(What the task asks): Print the data below exactly, but only the lines from the one containing "C4: 220pF (NET4, NET9) -> 220pF (GND, NET20)" down to the one containing "R23: 100k (+3V3, NET19) -> none", inclusive.

(Listed records):
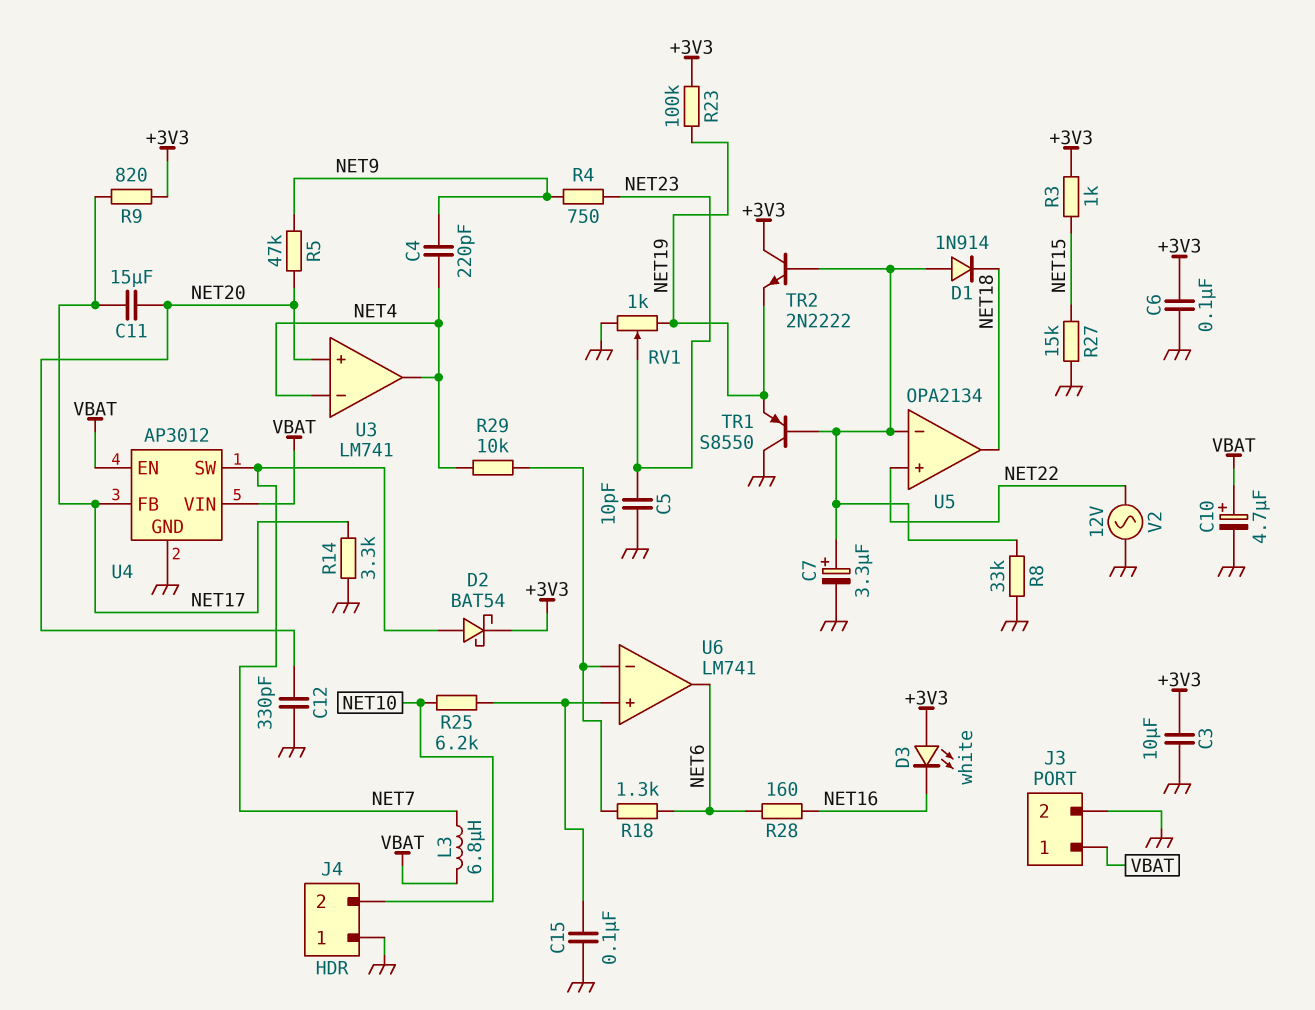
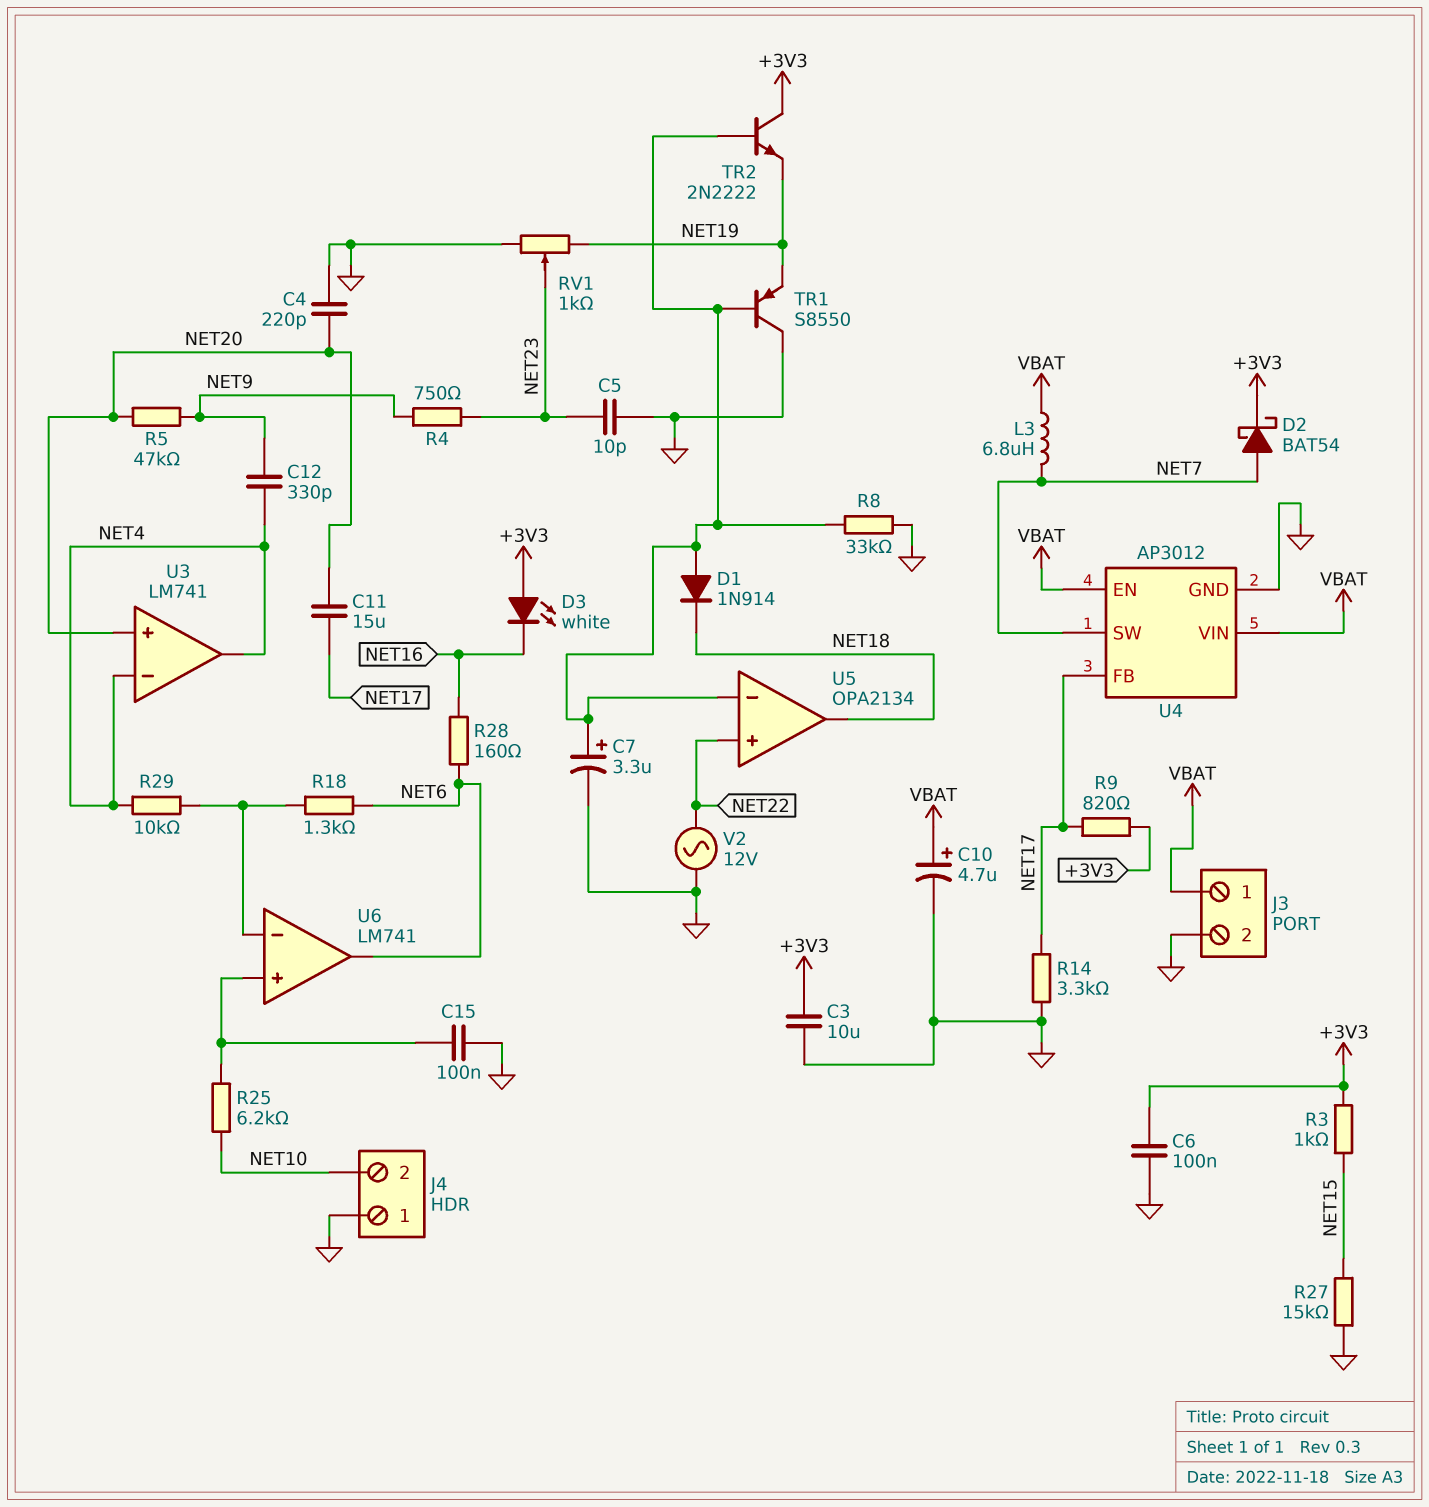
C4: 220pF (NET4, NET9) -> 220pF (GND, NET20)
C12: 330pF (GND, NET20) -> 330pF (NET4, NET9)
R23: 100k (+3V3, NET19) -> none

---

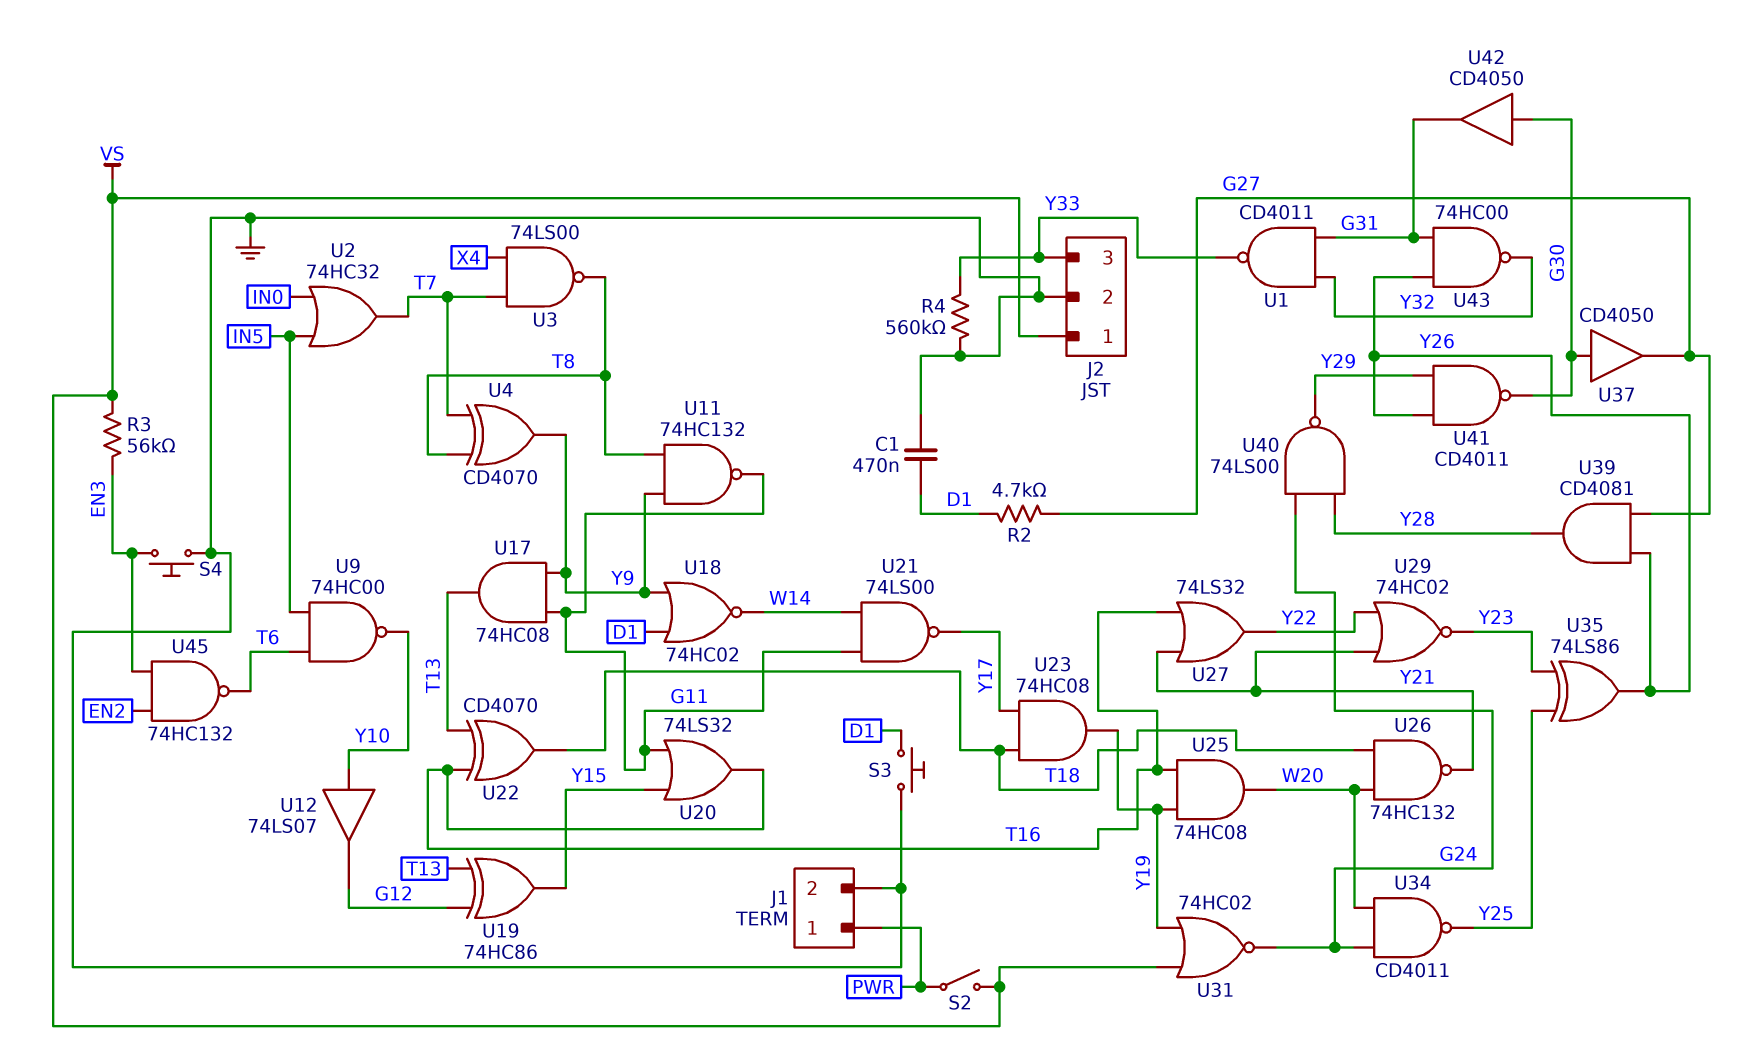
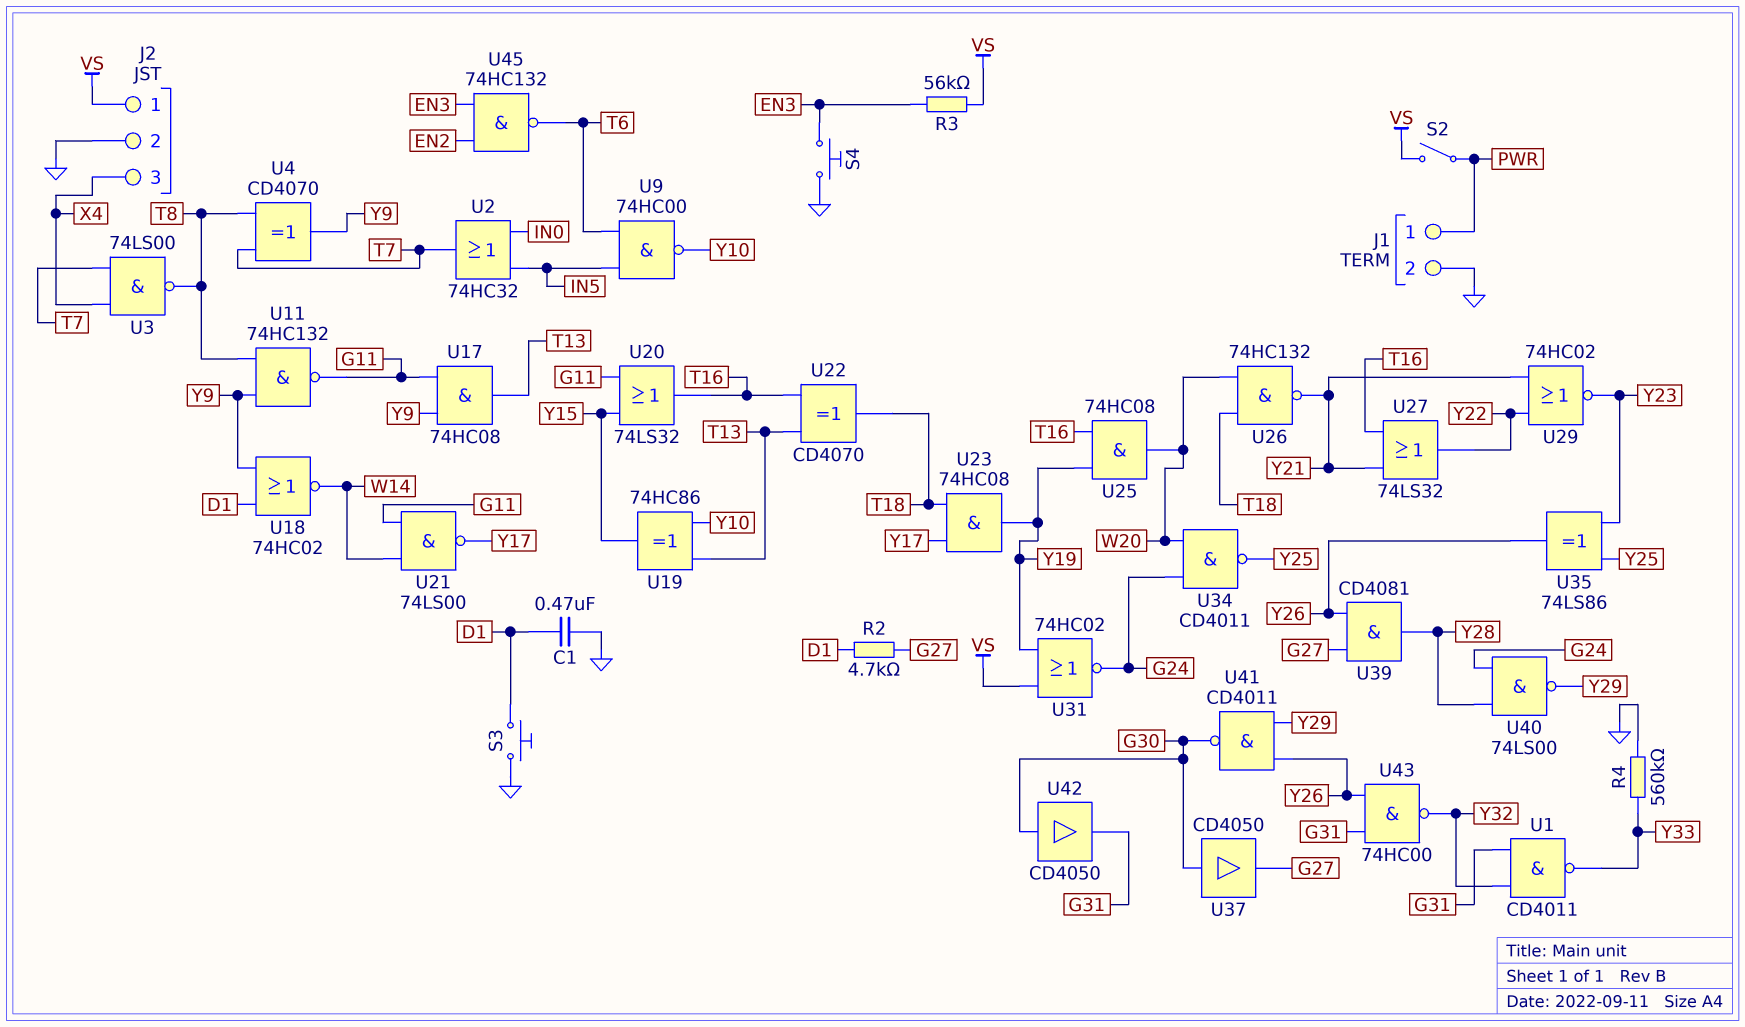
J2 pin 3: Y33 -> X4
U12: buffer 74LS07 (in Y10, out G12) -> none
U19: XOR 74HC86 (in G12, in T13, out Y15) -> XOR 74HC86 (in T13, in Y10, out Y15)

(Solution):
C4: 220pF (NET4, NET9) -> 220pF (GND, NET20)
C12: 330pF (GND, NET20) -> 330pF (NET4, NET9)
R23: 100k (+3V3, NET19) -> none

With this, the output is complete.